Task prompt → Copy out exactly the lines spanning the line with "U3 pin GND: GND -> OUT2" to the line with "V1: 6V (plus", inclusive, from the data underneath, with no pictures.

Input records →
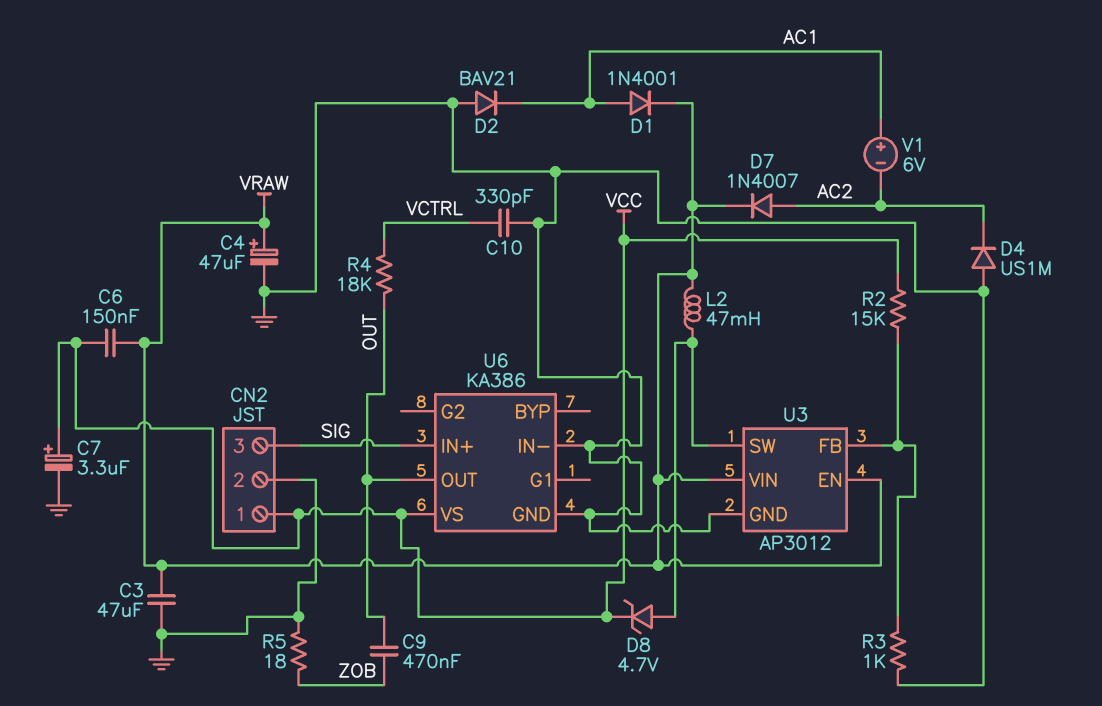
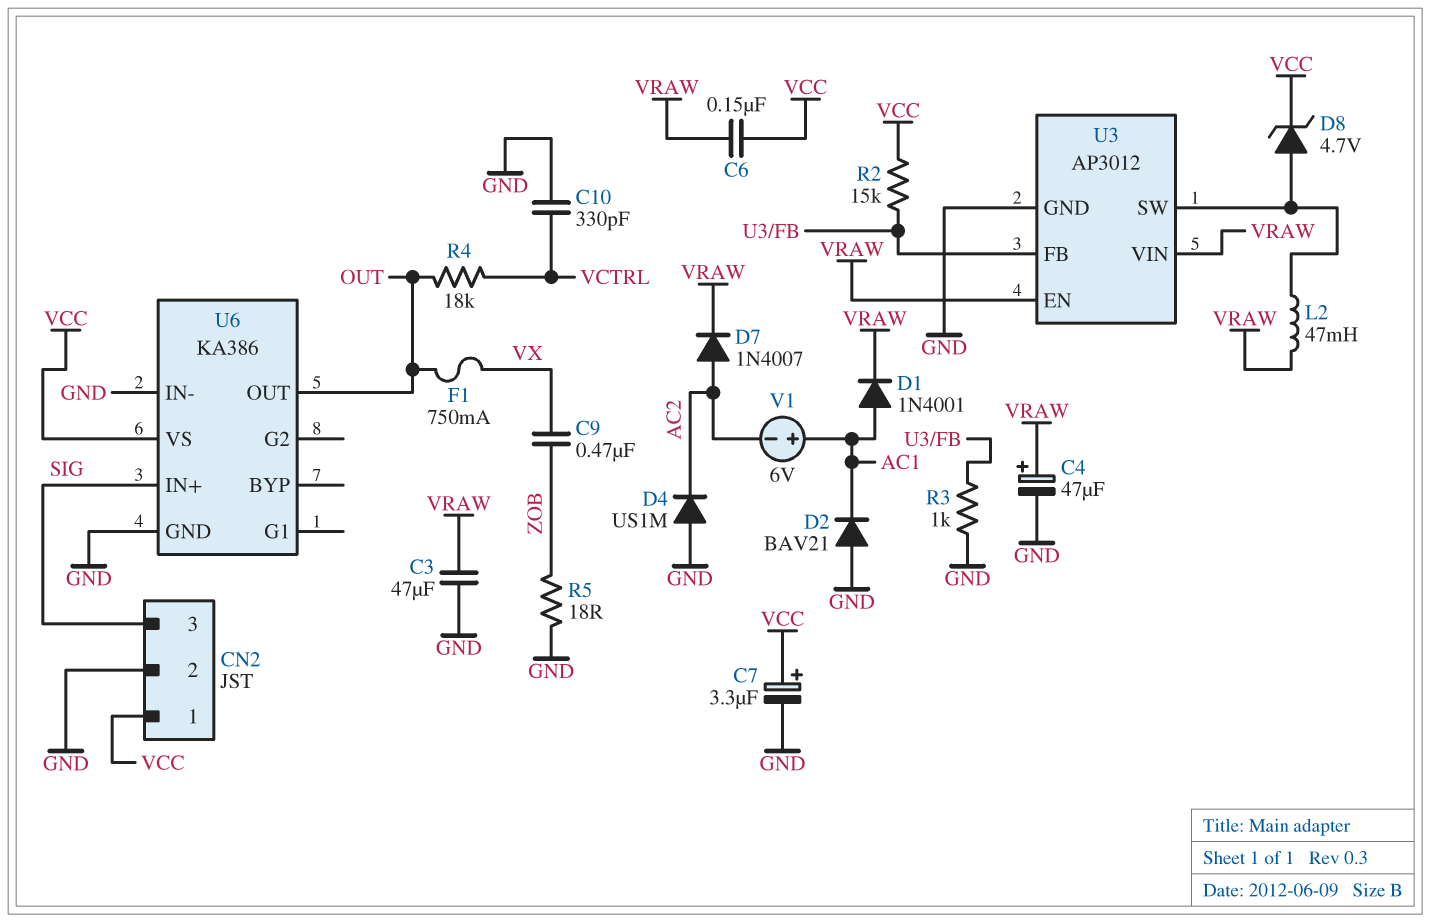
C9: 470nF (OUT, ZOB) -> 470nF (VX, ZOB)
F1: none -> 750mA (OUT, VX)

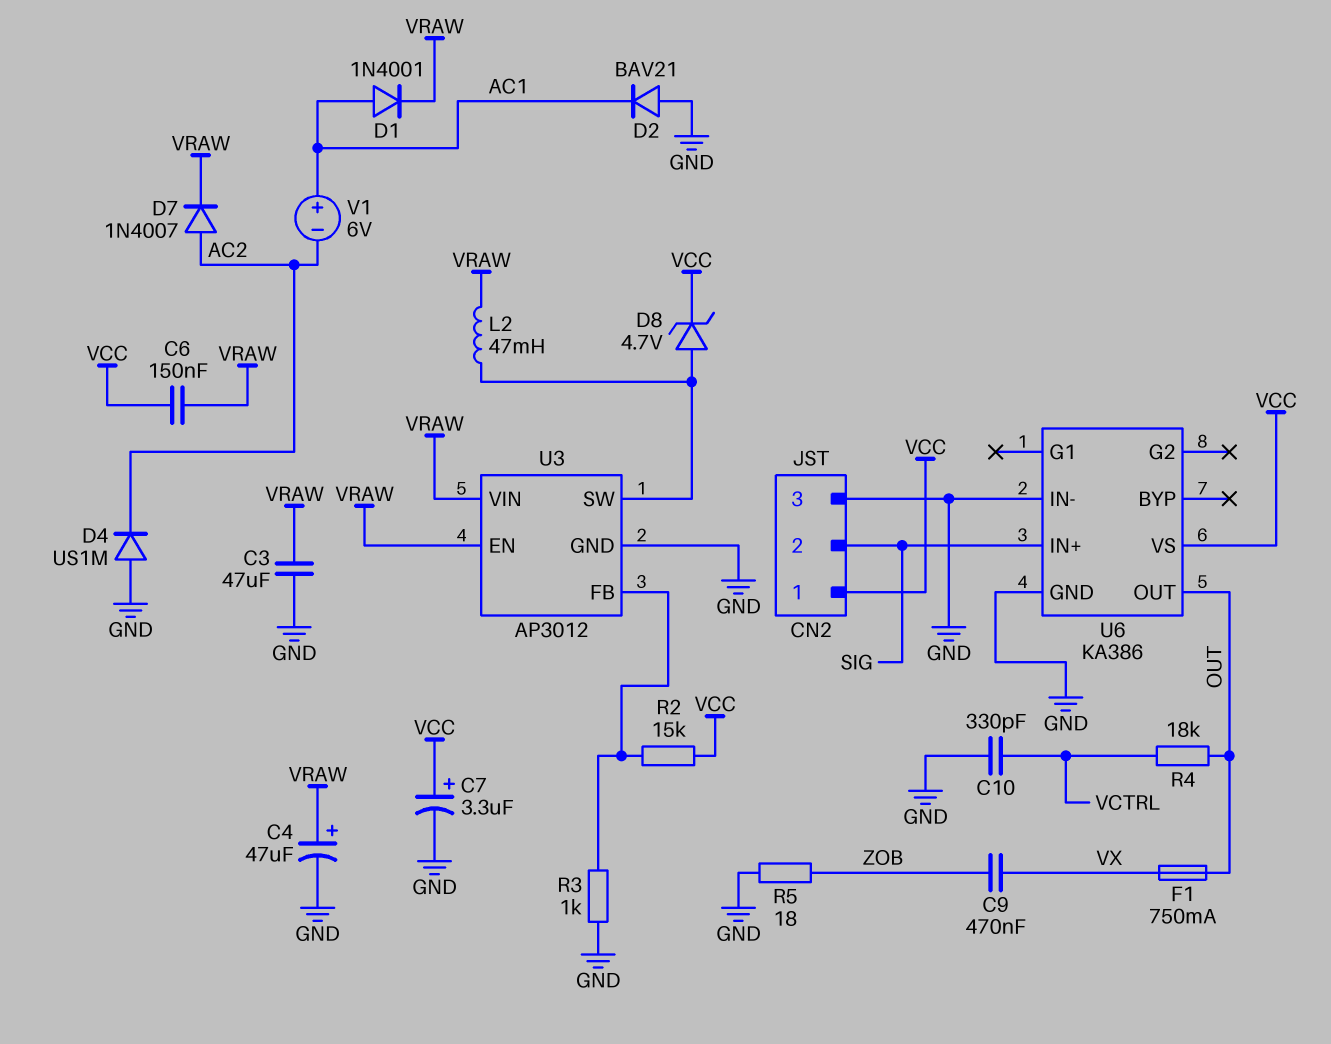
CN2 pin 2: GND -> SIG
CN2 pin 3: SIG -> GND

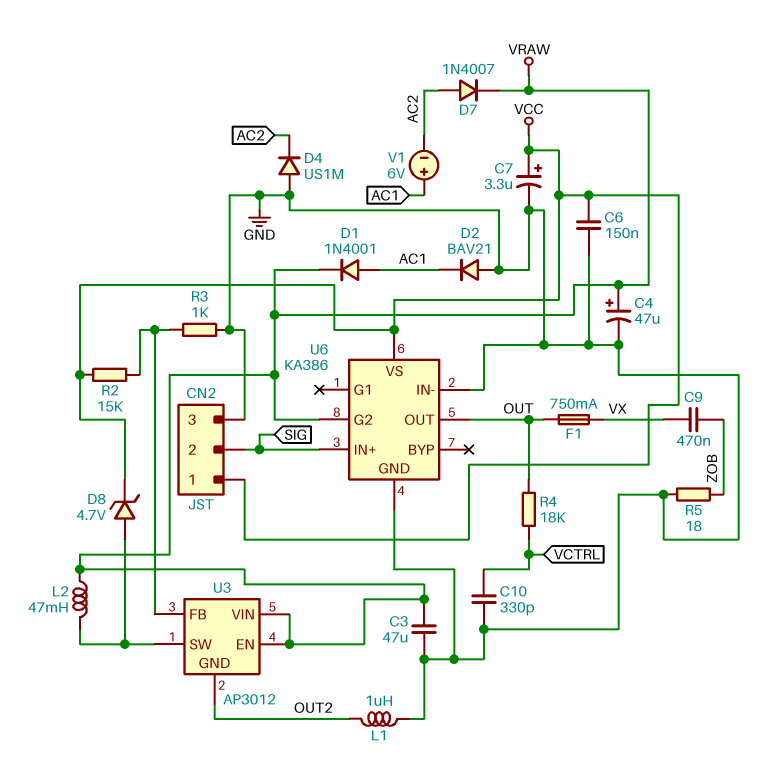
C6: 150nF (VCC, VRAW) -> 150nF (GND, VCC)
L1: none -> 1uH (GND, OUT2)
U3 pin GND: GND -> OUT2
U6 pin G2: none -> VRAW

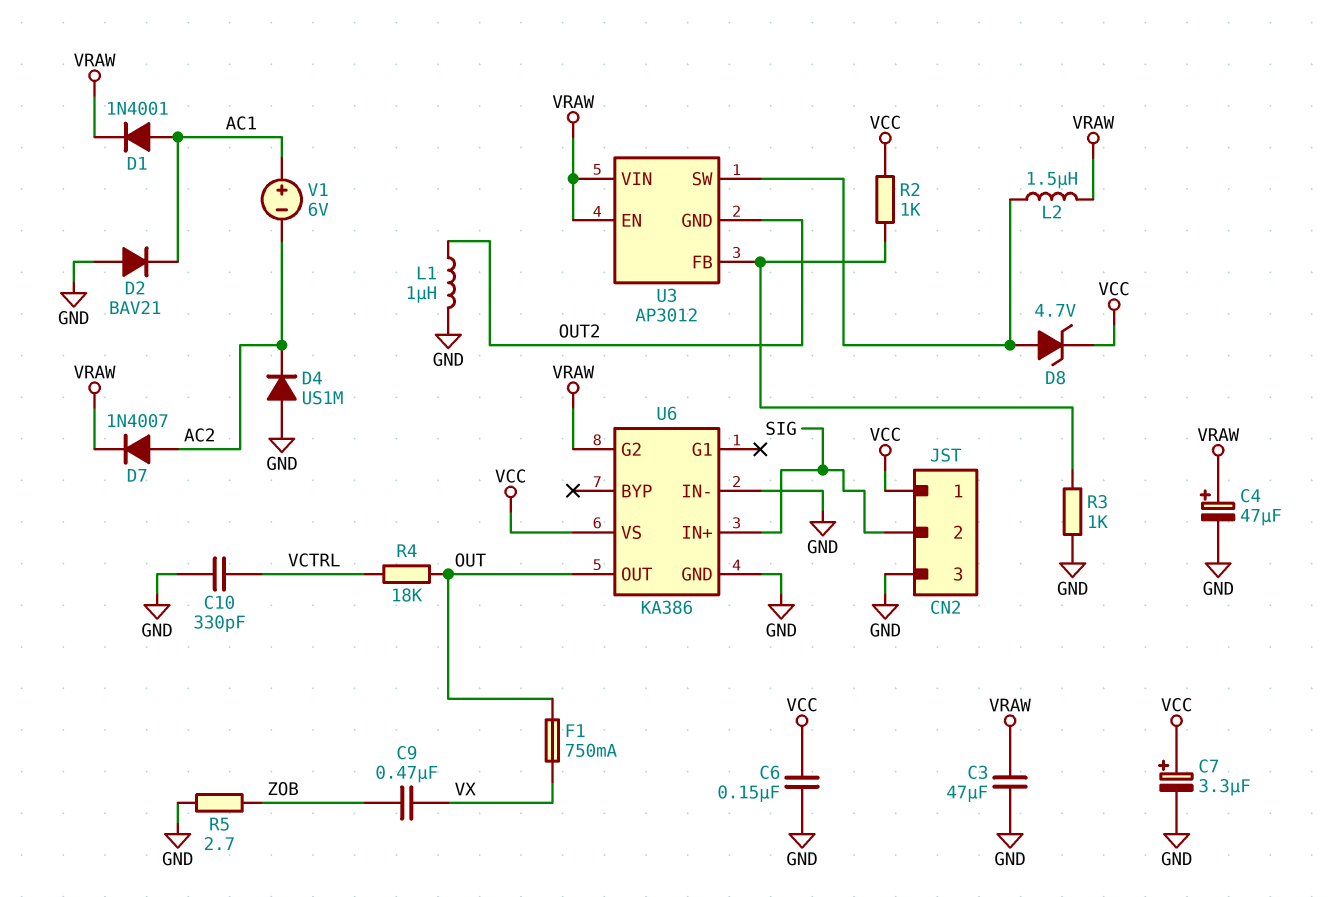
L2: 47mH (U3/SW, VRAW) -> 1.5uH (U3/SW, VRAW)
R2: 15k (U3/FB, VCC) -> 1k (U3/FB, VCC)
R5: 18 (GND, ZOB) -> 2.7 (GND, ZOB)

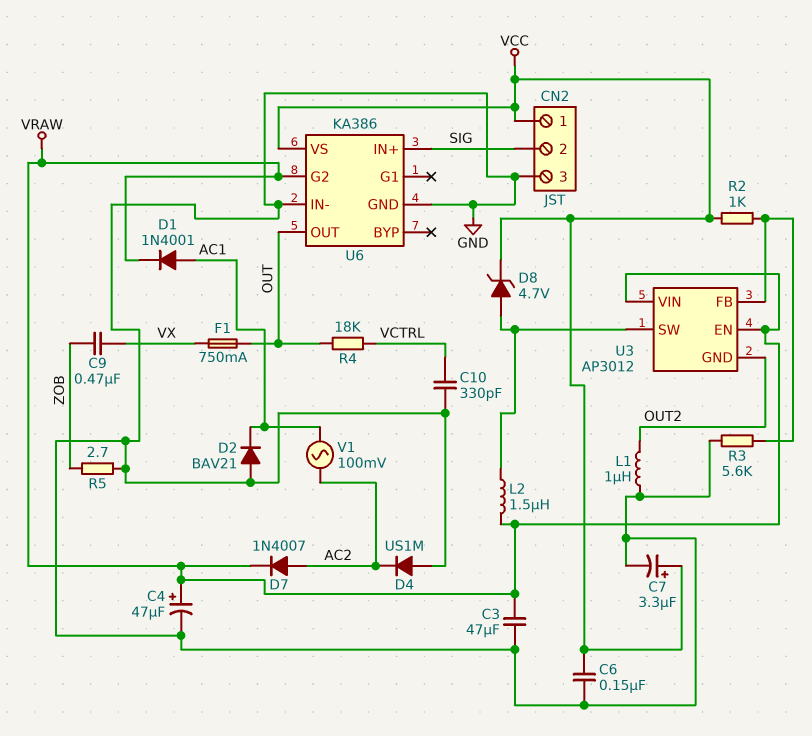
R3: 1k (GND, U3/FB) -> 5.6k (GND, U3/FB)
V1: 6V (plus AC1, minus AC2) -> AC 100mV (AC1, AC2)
...
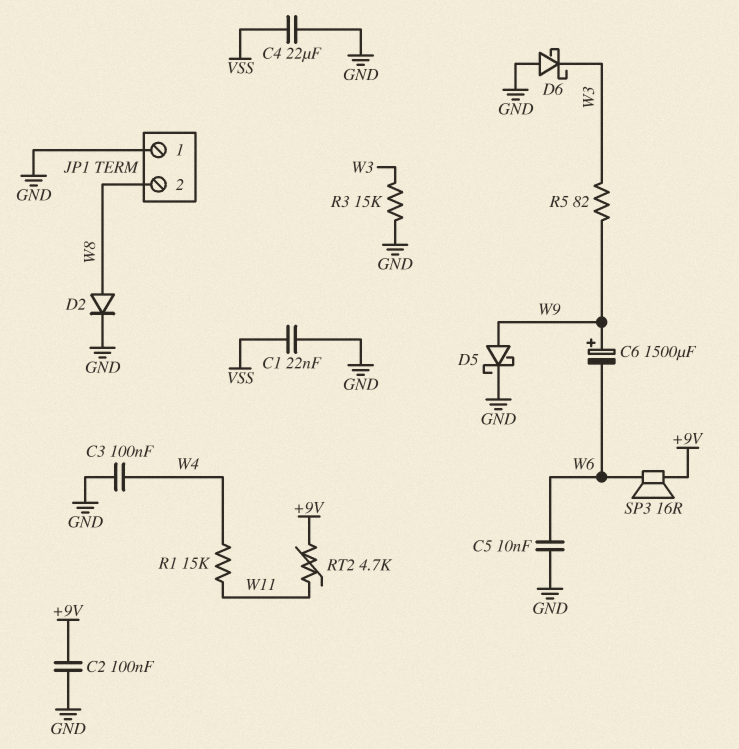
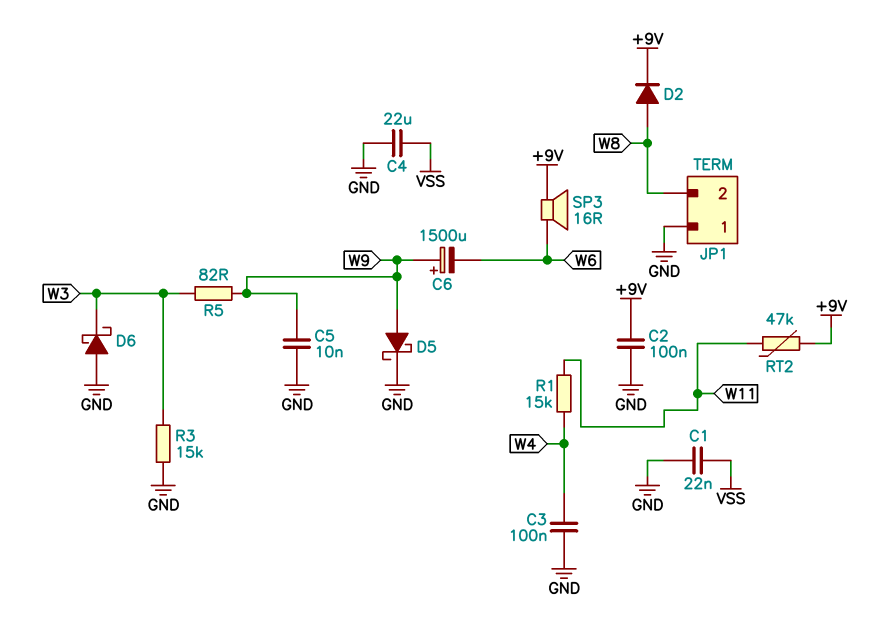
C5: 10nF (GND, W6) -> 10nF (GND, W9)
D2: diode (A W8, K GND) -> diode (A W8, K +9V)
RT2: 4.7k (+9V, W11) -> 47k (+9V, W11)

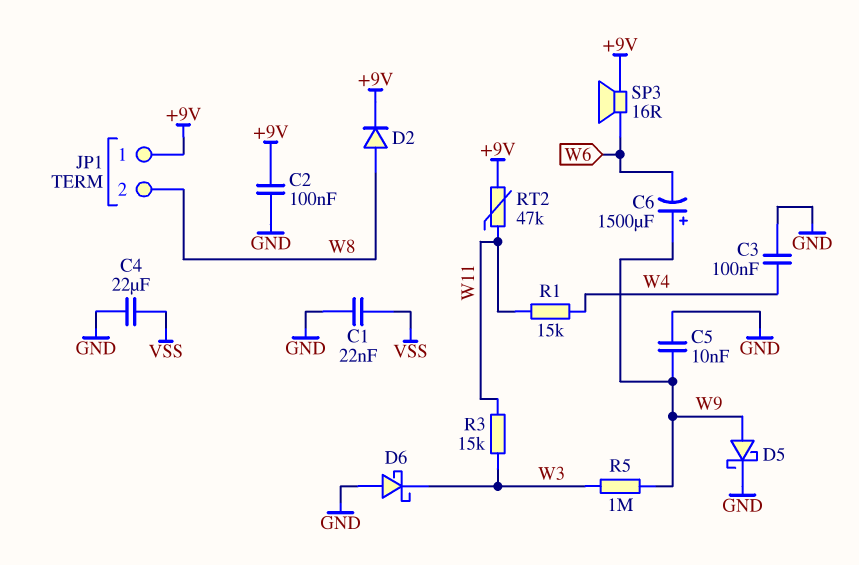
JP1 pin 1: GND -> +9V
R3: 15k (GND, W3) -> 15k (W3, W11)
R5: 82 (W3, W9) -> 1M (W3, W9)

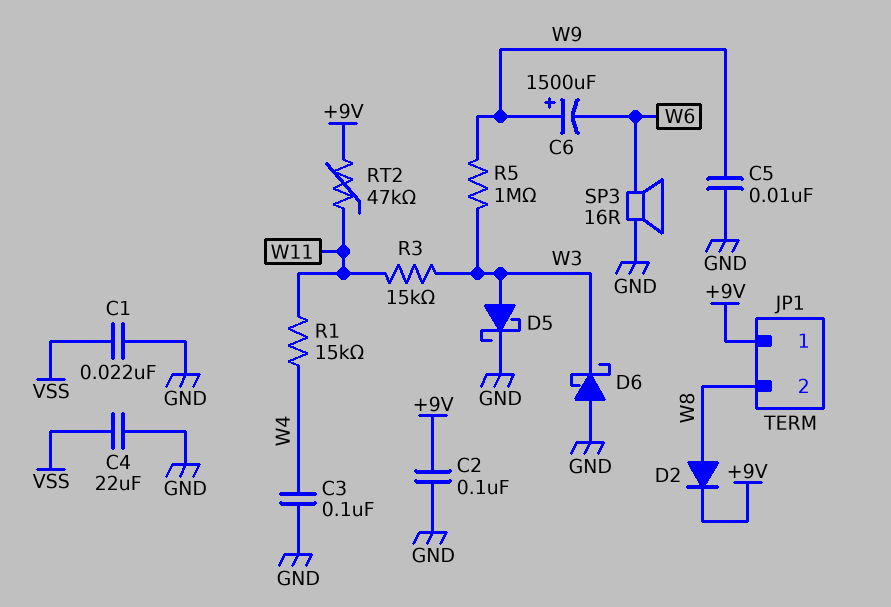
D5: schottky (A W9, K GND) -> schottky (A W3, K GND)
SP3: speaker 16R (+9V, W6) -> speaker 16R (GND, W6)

Answer to this problem →
U3 pin GND: GND -> OUT2
U6 pin G2: none -> VRAW

L2: 47mH (U3/SW, VRAW) -> 1.5uH (U3/SW, VRAW)
R2: 15k (U3/FB, VCC) -> 1k (U3/FB, VCC)
R5: 18 (GND, ZOB) -> 2.7 (GND, ZOB)

R3: 1k (GND, U3/FB) -> 5.6k (GND, U3/FB)
V1: 6V (plus AC1, minus AC2) -> AC 100mV (AC1, AC2)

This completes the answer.